### INSTRUCTIONS TO FOLLOW
This exercise calls for the line with "R6: 1.2k (LOAD, SCL) -> 1.2k (+5V, SCL)", the line with "IC2 pin V+: +3V3 -> none", and all lines between them in the material below, output exactly and with no other lines.

Segment Start: RECORDS SHOWN

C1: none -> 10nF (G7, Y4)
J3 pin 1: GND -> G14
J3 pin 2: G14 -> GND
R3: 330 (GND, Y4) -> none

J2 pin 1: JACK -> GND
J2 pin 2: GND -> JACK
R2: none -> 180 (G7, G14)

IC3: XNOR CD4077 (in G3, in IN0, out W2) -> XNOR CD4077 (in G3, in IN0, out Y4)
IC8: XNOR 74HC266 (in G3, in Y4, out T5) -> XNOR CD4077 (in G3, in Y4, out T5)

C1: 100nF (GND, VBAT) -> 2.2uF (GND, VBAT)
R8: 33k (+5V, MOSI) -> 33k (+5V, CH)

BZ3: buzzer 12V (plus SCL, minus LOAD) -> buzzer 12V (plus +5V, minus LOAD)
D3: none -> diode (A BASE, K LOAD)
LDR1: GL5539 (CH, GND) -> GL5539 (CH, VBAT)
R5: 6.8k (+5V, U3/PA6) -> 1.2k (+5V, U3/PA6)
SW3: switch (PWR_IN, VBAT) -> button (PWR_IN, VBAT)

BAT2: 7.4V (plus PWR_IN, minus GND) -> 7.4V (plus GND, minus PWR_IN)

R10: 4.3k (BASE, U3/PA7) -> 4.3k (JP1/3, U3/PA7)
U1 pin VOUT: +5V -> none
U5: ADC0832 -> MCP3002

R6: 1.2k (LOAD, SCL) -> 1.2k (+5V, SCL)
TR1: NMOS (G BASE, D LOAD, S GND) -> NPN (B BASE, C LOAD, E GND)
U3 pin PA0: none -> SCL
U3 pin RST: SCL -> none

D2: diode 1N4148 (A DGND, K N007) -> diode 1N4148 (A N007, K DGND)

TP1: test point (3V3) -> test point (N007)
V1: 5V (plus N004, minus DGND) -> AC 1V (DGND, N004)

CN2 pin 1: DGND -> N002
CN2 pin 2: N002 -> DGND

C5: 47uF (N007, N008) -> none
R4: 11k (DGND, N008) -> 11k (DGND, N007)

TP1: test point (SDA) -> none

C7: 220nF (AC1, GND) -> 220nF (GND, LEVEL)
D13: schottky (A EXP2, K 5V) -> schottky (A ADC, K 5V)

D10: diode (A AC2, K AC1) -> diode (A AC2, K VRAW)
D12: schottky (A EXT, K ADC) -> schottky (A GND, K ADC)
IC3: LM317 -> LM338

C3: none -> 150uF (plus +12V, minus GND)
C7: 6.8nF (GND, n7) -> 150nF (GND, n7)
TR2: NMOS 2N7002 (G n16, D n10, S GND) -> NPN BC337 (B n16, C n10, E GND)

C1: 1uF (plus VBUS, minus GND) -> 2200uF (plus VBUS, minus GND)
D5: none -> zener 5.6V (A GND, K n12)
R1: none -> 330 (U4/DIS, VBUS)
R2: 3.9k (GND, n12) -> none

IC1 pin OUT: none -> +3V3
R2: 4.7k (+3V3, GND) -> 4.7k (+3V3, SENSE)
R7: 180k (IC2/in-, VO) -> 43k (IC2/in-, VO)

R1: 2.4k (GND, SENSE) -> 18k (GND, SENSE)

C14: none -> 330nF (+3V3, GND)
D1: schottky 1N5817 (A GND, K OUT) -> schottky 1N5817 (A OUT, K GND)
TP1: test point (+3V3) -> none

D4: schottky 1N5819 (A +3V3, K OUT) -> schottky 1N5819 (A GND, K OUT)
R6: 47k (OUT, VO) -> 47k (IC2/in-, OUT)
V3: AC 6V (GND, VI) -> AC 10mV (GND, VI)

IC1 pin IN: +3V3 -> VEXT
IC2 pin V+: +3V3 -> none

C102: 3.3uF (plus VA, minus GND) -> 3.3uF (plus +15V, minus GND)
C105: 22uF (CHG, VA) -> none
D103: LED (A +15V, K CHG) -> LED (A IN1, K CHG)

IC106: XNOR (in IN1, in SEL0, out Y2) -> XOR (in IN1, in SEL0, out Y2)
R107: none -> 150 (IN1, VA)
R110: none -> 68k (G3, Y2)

Segment End: RECORDS SHOWN

### RESPONSE TO THE EXERCISE
R6: 1.2k (LOAD, SCL) -> 1.2k (+5V, SCL)
TR1: NMOS (G BASE, D LOAD, S GND) -> NPN (B BASE, C LOAD, E GND)
U3 pin PA0: none -> SCL
U3 pin RST: SCL -> none

D2: diode 1N4148 (A DGND, K N007) -> diode 1N4148 (A N007, K DGND)

TP1: test point (3V3) -> test point (N007)
V1: 5V (plus N004, minus DGND) -> AC 1V (DGND, N004)

CN2 pin 1: DGND -> N002
CN2 pin 2: N002 -> DGND

C5: 47uF (N007, N008) -> none
R4: 11k (DGND, N008) -> 11k (DGND, N007)

TP1: test point (SDA) -> none

C7: 220nF (AC1, GND) -> 220nF (GND, LEVEL)
D13: schottky (A EXP2, K 5V) -> schottky (A ADC, K 5V)

D10: diode (A AC2, K AC1) -> diode (A AC2, K VRAW)
D12: schottky (A EXT, K ADC) -> schottky (A GND, K ADC)
IC3: LM317 -> LM338

C3: none -> 150uF (plus +12V, minus GND)
C7: 6.8nF (GND, n7) -> 150nF (GND, n7)
TR2: NMOS 2N7002 (G n16, D n10, S GND) -> NPN BC337 (B n16, C n10, E GND)

C1: 1uF (plus VBUS, minus GND) -> 2200uF (plus VBUS, minus GND)
D5: none -> zener 5.6V (A GND, K n12)
R1: none -> 330 (U4/DIS, VBUS)
R2: 3.9k (GND, n12) -> none

IC1 pin OUT: none -> +3V3
R2: 4.7k (+3V3, GND) -> 4.7k (+3V3, SENSE)
R7: 180k (IC2/in-, VO) -> 43k (IC2/in-, VO)

R1: 2.4k (GND, SENSE) -> 18k (GND, SENSE)

C14: none -> 330nF (+3V3, GND)
D1: schottky 1N5817 (A GND, K OUT) -> schottky 1N5817 (A OUT, K GND)
TP1: test point (+3V3) -> none

D4: schottky 1N5819 (A +3V3, K OUT) -> schottky 1N5819 (A GND, K OUT)
R6: 47k (OUT, VO) -> 47k (IC2/in-, OUT)
V3: AC 6V (GND, VI) -> AC 10mV (GND, VI)

IC1 pin IN: +3V3 -> VEXT
IC2 pin V+: +3V3 -> none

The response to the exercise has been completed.